Problem: Find the line in the entries below that contains "To do - Mikael: [917,501,1237,701]". Repeat it exactly, and every line after it through the line that contains "Remote weather.ods: [87,369,345,501]".
================================
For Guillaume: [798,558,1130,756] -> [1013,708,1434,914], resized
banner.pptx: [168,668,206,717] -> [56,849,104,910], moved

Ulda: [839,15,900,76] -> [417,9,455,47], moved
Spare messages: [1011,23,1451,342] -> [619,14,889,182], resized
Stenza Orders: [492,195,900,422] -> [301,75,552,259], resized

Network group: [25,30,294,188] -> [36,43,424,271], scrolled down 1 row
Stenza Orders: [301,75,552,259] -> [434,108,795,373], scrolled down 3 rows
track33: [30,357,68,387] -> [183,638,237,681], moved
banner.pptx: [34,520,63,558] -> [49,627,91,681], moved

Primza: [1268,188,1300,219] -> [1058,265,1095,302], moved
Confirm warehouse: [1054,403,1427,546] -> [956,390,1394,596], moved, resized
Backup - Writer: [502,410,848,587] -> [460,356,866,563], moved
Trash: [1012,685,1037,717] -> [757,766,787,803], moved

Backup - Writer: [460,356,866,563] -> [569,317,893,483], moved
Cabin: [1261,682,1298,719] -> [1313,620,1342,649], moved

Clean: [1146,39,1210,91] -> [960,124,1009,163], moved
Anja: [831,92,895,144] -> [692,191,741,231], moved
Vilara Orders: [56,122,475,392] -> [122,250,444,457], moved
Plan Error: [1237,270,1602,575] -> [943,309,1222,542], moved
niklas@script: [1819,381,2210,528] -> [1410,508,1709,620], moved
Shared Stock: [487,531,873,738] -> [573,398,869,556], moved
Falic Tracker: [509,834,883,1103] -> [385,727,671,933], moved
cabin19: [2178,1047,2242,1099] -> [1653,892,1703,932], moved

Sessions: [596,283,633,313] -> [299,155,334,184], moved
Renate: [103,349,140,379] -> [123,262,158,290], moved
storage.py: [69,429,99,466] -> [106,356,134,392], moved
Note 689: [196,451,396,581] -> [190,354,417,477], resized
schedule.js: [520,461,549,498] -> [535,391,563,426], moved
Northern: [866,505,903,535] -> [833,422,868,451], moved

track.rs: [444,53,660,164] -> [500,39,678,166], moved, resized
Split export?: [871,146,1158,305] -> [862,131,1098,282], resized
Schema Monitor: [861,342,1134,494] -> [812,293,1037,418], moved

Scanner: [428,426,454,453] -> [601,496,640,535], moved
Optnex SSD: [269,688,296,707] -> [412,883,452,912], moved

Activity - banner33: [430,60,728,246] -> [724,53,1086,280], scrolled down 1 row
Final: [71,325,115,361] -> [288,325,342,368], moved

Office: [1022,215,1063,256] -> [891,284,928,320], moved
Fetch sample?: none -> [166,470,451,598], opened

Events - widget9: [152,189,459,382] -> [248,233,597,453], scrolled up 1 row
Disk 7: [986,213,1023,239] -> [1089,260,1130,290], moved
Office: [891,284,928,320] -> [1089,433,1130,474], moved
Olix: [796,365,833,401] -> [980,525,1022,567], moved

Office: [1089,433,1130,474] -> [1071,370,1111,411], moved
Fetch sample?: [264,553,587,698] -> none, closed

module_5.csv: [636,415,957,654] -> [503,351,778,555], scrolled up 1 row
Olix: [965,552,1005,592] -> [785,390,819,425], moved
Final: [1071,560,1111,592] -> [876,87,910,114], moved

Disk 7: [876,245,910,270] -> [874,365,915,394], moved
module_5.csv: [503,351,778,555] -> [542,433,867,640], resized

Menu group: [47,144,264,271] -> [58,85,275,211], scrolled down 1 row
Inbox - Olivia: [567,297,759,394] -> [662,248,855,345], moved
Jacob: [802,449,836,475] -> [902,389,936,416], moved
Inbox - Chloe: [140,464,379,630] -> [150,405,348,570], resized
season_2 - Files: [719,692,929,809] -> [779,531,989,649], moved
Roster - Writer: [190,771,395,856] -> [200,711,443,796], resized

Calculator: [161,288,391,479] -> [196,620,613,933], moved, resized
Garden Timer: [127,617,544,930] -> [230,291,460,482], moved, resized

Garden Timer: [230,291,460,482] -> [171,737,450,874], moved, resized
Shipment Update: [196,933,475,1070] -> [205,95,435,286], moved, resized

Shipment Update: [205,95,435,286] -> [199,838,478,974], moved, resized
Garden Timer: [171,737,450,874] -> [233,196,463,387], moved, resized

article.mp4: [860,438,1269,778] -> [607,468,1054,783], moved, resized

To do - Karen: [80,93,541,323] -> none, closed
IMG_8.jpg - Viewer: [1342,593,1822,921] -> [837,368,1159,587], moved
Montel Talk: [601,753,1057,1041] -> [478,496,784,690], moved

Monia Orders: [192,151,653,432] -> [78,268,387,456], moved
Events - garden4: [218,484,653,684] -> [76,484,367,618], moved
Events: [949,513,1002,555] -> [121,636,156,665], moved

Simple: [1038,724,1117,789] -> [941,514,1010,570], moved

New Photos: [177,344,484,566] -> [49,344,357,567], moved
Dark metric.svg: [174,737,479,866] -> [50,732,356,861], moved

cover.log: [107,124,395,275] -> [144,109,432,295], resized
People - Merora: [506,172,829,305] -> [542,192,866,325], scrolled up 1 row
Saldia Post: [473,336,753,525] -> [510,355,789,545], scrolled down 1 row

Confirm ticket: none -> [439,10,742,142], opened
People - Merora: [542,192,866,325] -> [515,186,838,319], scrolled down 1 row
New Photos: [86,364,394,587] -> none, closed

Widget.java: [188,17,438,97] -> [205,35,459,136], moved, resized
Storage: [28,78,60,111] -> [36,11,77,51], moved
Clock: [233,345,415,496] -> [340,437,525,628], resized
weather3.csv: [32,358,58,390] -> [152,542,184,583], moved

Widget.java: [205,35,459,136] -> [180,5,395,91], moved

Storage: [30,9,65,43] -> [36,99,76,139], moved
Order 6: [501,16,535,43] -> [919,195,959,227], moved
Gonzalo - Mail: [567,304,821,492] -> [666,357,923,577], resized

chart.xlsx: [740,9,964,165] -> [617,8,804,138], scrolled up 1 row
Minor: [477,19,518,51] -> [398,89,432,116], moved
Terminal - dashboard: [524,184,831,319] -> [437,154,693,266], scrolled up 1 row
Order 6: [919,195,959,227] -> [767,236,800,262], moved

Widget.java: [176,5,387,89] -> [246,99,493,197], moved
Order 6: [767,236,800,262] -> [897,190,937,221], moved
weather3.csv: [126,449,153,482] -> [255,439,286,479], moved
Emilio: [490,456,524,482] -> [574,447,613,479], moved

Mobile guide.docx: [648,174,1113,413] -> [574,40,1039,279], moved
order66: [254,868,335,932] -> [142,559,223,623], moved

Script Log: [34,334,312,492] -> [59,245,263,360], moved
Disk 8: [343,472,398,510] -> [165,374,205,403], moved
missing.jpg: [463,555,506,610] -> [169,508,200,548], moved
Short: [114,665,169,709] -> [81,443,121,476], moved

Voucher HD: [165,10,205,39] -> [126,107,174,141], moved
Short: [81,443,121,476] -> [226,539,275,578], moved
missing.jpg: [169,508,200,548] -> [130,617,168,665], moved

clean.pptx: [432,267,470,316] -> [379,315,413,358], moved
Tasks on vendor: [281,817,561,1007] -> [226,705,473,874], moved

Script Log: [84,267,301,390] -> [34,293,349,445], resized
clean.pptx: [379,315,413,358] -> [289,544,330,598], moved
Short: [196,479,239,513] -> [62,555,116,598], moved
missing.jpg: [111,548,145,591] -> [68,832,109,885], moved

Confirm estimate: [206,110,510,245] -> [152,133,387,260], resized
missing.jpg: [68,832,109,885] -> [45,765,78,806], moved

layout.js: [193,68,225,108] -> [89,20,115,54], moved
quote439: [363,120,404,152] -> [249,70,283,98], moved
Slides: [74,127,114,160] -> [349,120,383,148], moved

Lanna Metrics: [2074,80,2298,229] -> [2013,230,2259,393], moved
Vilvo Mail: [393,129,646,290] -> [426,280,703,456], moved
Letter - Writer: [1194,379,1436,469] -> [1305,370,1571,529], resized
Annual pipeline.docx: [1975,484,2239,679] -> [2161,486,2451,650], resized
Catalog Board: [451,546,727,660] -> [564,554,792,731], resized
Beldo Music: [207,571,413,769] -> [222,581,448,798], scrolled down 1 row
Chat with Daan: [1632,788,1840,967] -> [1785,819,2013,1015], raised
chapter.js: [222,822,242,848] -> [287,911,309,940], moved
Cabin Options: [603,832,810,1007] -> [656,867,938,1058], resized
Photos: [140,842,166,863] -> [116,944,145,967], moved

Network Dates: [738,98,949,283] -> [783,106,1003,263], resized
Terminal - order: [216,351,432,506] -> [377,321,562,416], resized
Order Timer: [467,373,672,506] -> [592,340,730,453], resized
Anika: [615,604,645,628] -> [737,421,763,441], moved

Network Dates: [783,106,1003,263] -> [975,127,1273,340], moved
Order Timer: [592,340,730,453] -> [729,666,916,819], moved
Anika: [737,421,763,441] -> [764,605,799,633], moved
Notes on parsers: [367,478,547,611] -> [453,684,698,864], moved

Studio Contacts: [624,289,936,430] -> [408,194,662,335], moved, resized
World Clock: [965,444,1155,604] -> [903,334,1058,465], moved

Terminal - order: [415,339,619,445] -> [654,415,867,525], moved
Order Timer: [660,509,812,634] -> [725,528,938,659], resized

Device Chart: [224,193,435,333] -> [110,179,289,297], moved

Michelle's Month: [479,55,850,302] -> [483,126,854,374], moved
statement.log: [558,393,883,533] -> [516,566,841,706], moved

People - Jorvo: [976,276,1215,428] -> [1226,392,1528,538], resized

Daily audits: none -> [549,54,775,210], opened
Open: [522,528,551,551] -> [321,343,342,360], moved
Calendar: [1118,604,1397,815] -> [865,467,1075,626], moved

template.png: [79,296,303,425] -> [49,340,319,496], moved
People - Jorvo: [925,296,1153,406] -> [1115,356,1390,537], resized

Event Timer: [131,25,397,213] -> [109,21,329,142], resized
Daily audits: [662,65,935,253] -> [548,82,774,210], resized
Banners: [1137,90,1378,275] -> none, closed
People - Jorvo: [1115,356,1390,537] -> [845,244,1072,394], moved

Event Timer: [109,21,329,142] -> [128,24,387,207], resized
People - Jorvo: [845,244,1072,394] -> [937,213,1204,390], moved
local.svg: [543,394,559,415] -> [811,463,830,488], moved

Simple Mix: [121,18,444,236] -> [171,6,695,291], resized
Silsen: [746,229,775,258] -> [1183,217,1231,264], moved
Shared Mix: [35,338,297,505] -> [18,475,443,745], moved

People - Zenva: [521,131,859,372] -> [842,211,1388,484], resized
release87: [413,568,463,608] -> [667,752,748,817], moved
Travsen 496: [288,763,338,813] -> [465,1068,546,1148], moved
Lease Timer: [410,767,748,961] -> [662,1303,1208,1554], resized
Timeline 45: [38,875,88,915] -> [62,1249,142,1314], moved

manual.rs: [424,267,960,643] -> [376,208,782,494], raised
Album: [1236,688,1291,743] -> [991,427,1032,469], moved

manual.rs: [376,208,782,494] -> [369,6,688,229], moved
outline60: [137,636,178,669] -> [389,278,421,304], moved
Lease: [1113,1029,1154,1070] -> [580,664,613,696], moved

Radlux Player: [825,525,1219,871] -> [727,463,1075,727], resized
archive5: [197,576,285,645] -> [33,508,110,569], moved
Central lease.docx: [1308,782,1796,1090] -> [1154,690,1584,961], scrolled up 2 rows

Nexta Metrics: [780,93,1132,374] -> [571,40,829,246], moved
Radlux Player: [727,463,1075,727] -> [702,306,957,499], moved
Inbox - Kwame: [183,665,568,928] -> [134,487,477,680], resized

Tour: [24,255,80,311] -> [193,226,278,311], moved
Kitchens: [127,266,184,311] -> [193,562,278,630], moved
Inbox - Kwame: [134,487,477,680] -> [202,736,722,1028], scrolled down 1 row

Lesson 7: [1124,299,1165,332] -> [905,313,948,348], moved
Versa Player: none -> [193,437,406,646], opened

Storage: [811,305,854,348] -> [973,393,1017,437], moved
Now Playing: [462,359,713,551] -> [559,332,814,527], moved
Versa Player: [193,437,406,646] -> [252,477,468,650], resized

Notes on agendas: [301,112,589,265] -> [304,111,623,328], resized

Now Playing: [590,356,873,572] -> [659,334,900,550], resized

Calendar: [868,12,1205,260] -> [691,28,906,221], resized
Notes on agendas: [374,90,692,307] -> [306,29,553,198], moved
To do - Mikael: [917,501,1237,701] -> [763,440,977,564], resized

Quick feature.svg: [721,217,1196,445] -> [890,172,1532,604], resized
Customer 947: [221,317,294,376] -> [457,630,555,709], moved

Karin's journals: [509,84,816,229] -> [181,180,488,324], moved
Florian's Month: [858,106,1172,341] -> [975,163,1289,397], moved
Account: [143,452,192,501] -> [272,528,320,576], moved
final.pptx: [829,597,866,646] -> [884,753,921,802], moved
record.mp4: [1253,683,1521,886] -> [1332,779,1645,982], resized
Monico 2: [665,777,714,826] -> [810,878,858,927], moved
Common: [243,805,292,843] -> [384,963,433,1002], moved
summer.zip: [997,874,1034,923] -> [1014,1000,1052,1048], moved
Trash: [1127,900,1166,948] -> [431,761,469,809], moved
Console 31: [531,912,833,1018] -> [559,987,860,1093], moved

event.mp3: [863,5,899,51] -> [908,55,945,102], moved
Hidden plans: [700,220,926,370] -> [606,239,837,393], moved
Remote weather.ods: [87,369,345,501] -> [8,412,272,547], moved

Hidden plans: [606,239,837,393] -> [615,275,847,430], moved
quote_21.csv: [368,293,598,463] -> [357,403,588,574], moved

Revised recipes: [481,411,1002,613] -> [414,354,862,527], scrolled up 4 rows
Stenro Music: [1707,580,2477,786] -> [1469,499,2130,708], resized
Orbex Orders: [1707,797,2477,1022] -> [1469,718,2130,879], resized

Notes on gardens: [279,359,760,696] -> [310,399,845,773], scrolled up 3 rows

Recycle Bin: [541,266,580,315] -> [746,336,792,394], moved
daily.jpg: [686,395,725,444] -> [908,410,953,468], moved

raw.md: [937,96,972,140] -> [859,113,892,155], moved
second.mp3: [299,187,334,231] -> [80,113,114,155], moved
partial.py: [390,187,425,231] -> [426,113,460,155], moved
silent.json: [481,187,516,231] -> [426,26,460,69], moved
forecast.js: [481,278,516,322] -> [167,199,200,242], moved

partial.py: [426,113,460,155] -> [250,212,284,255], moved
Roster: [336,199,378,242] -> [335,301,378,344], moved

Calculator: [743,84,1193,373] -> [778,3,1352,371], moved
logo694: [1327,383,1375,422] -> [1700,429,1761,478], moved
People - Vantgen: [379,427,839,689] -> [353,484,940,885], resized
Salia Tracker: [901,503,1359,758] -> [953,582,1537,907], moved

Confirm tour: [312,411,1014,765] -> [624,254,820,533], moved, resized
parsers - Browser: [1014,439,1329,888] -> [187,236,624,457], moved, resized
================================
Finished task:
To do - Mikael: [917,501,1237,701] -> [763,440,977,564], resized

Quick feature.svg: [721,217,1196,445] -> [890,172,1532,604], resized
Customer 947: [221,317,294,376] -> [457,630,555,709], moved

Karin's journals: [509,84,816,229] -> [181,180,488,324], moved
Florian's Month: [858,106,1172,341] -> [975,163,1289,397], moved
Account: [143,452,192,501] -> [272,528,320,576], moved
final.pptx: [829,597,866,646] -> [884,753,921,802], moved
record.mp4: [1253,683,1521,886] -> [1332,779,1645,982], resized
Monico 2: [665,777,714,826] -> [810,878,858,927], moved
Common: [243,805,292,843] -> [384,963,433,1002], moved
summer.zip: [997,874,1034,923] -> [1014,1000,1052,1048], moved
Trash: [1127,900,1166,948] -> [431,761,469,809], moved
Console 31: [531,912,833,1018] -> [559,987,860,1093], moved

event.mp3: [863,5,899,51] -> [908,55,945,102], moved
Hidden plans: [700,220,926,370] -> [606,239,837,393], moved
Remote weather.ods: [87,369,345,501] -> [8,412,272,547], moved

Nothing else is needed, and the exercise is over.